Itemized modification records:
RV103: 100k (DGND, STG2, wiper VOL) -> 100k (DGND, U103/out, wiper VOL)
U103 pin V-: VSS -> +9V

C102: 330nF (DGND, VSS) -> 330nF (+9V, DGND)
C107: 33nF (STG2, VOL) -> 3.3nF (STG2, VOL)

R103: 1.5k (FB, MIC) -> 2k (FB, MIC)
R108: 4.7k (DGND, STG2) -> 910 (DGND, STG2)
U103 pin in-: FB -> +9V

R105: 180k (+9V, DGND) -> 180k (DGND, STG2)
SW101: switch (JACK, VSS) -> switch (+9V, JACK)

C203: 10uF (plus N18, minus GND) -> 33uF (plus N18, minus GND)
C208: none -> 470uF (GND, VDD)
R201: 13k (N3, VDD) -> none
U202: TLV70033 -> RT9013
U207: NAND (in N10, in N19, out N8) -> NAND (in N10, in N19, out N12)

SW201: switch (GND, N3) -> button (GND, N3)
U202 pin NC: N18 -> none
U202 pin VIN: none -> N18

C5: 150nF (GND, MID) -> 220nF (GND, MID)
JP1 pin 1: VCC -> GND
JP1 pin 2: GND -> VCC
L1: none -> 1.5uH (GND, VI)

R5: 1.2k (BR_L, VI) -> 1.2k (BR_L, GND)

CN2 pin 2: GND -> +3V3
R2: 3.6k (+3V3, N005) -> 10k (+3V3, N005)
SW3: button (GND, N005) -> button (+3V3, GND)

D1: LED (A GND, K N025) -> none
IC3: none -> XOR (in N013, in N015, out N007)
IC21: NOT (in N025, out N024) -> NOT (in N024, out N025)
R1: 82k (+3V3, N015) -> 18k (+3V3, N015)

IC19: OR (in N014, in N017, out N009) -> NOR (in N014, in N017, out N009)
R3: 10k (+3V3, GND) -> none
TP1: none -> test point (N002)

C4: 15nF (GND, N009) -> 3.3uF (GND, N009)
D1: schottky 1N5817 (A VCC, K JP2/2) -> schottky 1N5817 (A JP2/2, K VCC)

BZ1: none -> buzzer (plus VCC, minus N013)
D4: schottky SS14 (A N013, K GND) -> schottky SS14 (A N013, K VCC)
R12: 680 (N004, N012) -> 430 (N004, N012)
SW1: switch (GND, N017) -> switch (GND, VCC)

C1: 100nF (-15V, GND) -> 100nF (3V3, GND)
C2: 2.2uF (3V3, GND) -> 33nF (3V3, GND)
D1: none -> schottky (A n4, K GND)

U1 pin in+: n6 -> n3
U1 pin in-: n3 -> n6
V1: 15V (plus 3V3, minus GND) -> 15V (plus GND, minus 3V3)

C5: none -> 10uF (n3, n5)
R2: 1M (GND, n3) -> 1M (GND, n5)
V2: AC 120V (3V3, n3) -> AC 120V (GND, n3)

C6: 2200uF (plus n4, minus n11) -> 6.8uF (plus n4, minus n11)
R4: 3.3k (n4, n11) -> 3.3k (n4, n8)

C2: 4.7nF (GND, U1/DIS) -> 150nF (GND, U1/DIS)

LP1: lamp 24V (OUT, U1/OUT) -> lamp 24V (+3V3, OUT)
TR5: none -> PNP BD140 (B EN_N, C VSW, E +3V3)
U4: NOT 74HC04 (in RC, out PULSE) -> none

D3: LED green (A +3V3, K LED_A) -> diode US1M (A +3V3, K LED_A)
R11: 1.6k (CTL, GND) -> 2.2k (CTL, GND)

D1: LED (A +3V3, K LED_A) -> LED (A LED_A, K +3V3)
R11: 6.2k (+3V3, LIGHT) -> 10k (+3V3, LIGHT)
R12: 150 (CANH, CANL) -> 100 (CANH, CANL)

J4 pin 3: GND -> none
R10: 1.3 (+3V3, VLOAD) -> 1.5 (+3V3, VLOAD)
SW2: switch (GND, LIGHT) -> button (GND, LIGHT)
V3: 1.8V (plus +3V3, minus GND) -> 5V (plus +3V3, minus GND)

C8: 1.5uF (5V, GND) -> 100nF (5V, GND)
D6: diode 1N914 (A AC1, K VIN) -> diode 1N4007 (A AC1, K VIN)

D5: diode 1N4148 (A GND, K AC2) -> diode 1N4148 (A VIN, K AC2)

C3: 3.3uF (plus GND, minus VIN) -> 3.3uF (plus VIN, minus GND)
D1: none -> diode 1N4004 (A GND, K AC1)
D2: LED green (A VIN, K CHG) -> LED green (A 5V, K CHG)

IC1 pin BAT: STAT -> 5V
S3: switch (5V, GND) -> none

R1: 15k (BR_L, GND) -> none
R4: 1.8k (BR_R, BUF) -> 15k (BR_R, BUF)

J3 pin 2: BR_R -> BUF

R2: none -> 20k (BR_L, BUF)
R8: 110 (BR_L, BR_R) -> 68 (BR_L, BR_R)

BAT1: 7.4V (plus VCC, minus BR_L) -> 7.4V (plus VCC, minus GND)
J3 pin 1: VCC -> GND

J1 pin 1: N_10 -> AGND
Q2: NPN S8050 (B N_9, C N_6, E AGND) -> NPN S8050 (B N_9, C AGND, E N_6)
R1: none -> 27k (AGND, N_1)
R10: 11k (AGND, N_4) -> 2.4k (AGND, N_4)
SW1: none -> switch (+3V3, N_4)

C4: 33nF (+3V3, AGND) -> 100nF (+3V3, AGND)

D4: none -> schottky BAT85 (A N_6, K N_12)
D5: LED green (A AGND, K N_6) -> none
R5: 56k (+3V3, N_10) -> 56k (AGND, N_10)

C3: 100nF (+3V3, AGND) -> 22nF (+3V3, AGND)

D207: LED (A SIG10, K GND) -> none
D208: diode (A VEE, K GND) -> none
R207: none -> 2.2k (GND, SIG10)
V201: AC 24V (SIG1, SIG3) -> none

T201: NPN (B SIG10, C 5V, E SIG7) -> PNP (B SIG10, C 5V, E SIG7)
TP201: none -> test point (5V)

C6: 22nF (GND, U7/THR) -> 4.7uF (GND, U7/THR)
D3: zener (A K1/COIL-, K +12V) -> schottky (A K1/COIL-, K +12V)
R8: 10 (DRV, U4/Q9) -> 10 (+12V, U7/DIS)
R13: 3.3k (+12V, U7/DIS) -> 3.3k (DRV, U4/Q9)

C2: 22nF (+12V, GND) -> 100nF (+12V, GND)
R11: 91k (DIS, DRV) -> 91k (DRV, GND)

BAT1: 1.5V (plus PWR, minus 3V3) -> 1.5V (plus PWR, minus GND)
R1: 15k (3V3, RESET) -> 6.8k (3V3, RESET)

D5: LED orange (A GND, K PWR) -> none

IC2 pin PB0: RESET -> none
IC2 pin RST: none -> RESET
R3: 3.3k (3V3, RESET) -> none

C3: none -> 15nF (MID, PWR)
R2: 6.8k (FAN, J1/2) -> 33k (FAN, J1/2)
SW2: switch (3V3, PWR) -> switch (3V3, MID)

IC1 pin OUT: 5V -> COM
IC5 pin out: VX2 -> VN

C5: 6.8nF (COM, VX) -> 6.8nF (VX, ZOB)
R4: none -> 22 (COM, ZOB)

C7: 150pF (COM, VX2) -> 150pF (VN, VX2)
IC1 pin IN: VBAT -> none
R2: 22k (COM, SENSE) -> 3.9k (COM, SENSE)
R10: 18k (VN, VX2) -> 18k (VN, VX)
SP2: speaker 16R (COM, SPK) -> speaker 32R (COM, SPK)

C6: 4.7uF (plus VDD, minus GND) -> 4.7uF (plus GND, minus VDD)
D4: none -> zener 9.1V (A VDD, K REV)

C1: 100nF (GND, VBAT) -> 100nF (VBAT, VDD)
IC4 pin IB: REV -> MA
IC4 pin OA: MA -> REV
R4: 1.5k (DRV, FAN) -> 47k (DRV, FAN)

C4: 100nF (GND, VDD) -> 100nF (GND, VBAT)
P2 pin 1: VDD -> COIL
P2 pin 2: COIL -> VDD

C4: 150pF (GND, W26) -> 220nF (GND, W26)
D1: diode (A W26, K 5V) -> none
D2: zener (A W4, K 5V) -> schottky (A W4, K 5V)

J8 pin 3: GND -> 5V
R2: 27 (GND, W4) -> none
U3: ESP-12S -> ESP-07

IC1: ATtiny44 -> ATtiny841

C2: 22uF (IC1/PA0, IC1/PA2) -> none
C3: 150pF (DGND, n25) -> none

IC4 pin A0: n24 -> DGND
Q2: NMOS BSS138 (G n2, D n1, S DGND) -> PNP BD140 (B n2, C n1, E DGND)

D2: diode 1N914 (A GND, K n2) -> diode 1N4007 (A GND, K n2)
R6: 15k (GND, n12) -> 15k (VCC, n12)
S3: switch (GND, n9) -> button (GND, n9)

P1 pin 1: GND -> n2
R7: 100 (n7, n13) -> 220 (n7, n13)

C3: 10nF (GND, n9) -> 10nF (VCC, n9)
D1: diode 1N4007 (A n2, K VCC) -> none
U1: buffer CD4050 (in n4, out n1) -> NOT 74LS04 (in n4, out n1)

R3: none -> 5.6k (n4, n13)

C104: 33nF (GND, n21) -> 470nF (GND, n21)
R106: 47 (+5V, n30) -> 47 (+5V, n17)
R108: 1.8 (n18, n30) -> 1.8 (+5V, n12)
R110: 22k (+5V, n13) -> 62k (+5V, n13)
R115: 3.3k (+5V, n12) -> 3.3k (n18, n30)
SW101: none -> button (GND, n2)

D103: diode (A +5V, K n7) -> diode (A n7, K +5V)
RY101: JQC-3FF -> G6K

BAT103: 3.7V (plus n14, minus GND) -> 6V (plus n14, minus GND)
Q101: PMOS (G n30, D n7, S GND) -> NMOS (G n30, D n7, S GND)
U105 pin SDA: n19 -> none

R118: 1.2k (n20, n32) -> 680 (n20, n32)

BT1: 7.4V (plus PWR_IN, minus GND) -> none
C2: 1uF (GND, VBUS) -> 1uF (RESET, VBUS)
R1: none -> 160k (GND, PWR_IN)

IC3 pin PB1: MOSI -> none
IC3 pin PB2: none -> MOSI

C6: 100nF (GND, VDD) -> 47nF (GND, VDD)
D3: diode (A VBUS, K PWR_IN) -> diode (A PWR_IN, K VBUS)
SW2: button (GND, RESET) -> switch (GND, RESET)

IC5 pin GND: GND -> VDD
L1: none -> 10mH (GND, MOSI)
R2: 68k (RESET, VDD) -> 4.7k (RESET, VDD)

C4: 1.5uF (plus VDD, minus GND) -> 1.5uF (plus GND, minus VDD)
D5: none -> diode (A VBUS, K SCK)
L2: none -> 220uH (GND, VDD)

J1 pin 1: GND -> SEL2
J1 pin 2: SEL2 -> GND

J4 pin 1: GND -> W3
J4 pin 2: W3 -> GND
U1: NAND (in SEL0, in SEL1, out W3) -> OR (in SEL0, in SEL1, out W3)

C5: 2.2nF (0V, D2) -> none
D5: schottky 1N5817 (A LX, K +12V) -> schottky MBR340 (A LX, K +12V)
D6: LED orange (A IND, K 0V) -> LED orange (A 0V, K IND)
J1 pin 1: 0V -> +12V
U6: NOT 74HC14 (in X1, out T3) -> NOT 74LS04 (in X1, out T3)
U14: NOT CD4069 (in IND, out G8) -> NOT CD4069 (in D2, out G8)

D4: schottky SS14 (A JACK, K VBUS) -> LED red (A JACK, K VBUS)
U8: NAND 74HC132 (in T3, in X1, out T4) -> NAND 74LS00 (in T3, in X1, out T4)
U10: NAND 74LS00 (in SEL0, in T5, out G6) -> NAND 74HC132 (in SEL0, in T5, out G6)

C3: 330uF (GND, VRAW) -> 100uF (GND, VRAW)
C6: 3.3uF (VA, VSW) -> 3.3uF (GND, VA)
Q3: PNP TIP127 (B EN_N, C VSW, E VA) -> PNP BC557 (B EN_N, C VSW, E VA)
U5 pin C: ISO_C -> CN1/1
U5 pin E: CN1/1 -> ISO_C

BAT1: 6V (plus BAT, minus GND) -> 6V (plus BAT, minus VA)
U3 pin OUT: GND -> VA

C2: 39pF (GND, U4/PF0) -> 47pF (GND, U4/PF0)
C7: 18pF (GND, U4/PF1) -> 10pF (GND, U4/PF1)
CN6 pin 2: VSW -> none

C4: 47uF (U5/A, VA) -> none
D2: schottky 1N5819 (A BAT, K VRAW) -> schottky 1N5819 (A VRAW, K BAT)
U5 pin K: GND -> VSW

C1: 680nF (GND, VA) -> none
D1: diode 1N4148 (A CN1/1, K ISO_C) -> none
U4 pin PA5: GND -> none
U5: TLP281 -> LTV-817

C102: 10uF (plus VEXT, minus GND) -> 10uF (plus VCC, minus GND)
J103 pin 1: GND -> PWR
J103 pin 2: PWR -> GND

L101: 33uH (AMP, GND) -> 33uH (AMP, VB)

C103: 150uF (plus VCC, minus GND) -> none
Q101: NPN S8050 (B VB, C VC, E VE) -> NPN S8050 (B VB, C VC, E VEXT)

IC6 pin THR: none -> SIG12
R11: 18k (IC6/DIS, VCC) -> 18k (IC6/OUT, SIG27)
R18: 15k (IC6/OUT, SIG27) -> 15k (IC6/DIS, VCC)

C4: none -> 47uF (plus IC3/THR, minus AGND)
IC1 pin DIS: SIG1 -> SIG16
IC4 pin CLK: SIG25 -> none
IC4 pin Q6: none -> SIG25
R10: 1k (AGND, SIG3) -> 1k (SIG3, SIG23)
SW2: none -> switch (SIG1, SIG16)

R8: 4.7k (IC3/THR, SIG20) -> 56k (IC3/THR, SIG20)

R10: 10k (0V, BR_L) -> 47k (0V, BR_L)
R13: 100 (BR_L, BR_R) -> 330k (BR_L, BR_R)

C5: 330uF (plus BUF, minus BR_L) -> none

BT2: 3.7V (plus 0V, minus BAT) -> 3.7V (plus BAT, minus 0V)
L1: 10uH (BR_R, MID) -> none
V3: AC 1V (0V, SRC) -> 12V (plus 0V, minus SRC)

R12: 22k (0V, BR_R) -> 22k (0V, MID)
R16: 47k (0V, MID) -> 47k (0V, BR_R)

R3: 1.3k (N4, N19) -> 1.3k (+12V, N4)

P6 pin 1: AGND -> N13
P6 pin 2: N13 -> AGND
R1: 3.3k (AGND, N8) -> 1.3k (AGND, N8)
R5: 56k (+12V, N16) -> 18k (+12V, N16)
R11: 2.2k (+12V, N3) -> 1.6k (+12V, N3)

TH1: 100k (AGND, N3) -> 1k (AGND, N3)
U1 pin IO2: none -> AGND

:: TO DO ::
Return every line from the one holding "R11: 18k (IC6/DIS, VCC)" through the end of the data, exactly as it appears, with both ends kept and nothing else.

:: PROBLEM SOLUTION ::
R11: 18k (IC6/DIS, VCC) -> 18k (IC6/OUT, SIG27)
R18: 15k (IC6/OUT, SIG27) -> 15k (IC6/DIS, VCC)

C4: none -> 47uF (plus IC3/THR, minus AGND)
IC1 pin DIS: SIG1 -> SIG16
IC4 pin CLK: SIG25 -> none
IC4 pin Q6: none -> SIG25
R10: 1k (AGND, SIG3) -> 1k (SIG3, SIG23)
SW2: none -> switch (SIG1, SIG16)

R8: 4.7k (IC3/THR, SIG20) -> 56k (IC3/THR, SIG20)

R10: 10k (0V, BR_L) -> 47k (0V, BR_L)
R13: 100 (BR_L, BR_R) -> 330k (BR_L, BR_R)

C5: 330uF (plus BUF, minus BR_L) -> none

BT2: 3.7V (plus 0V, minus BAT) -> 3.7V (plus BAT, minus 0V)
L1: 10uH (BR_R, MID) -> none
V3: AC 1V (0V, SRC) -> 12V (plus 0V, minus SRC)

R12: 22k (0V, BR_R) -> 22k (0V, MID)
R16: 47k (0V, MID) -> 47k (0V, BR_R)

R3: 1.3k (N4, N19) -> 1.3k (+12V, N4)

P6 pin 1: AGND -> N13
P6 pin 2: N13 -> AGND
R1: 3.3k (AGND, N8) -> 1.3k (AGND, N8)
R5: 56k (+12V, N16) -> 18k (+12V, N16)
R11: 2.2k (+12V, N3) -> 1.6k (+12V, N3)

TH1: 100k (AGND, N3) -> 1k (AGND, N3)
U1 pin IO2: none -> AGND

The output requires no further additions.